DATA UNDER STUDY
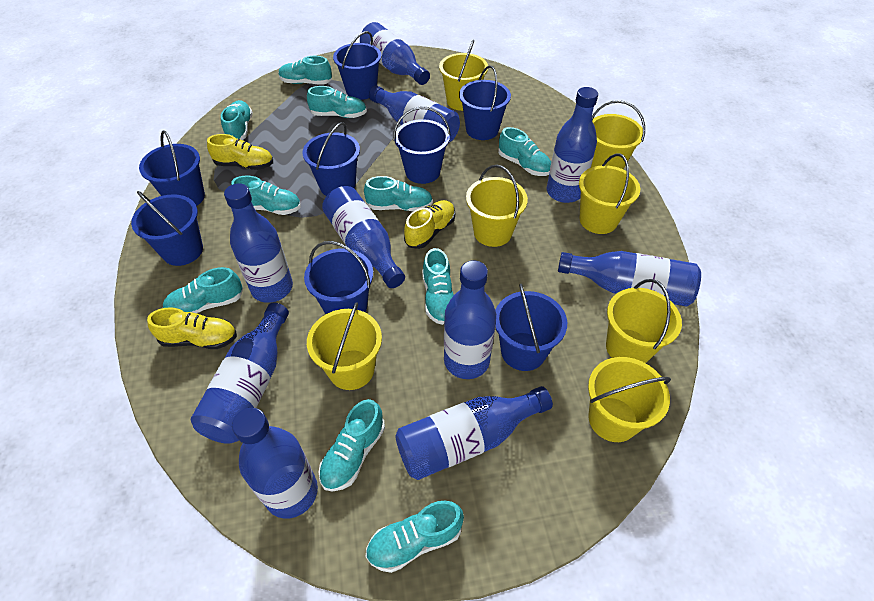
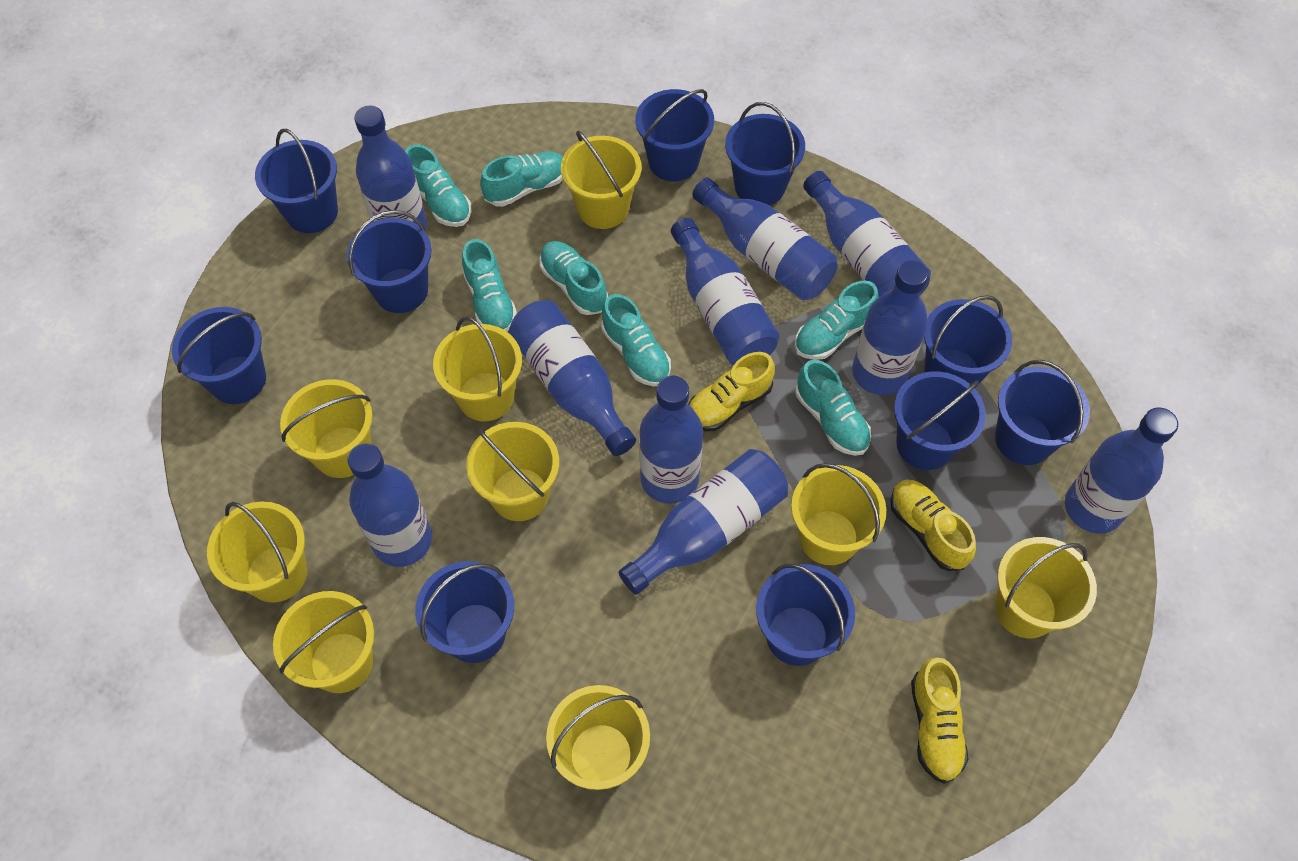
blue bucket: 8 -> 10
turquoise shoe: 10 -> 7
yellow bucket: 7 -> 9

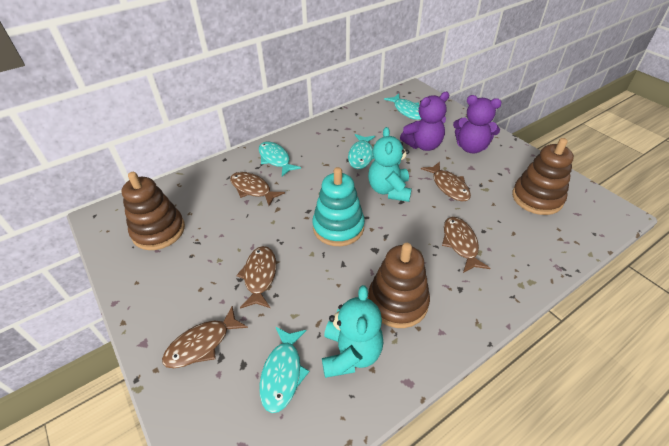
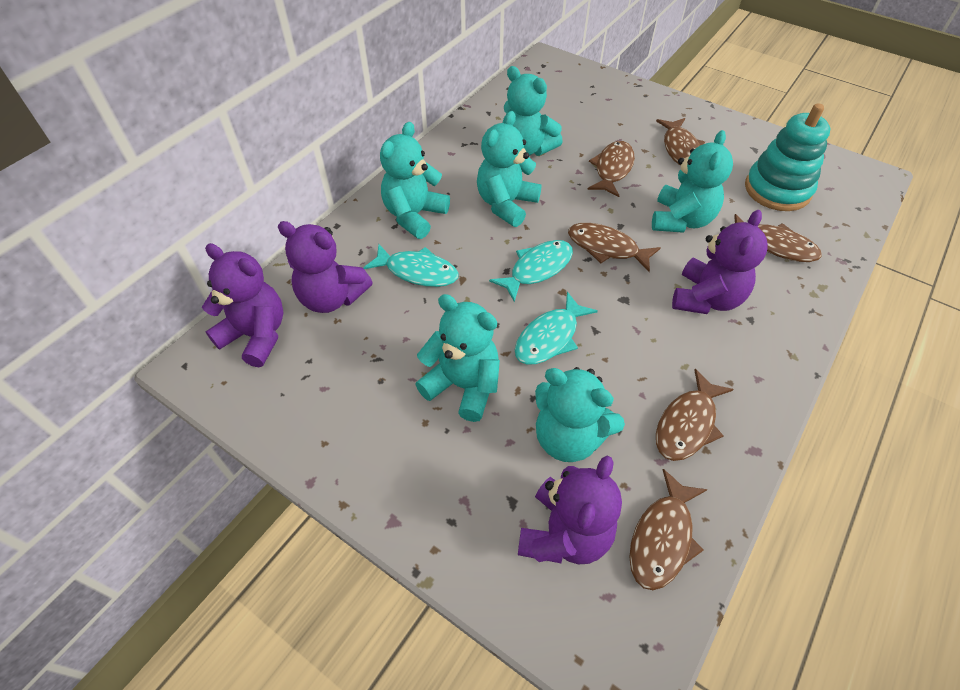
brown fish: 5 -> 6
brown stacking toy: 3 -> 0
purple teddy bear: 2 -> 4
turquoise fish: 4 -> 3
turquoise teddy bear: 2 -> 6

EXERCISE INSTRUCTIONS
Find the lines of the listing above that hold "bear". Please copy them.

YOUR RESPONSE
purple teddy bear: 2 -> 4
turquoise teddy bear: 2 -> 6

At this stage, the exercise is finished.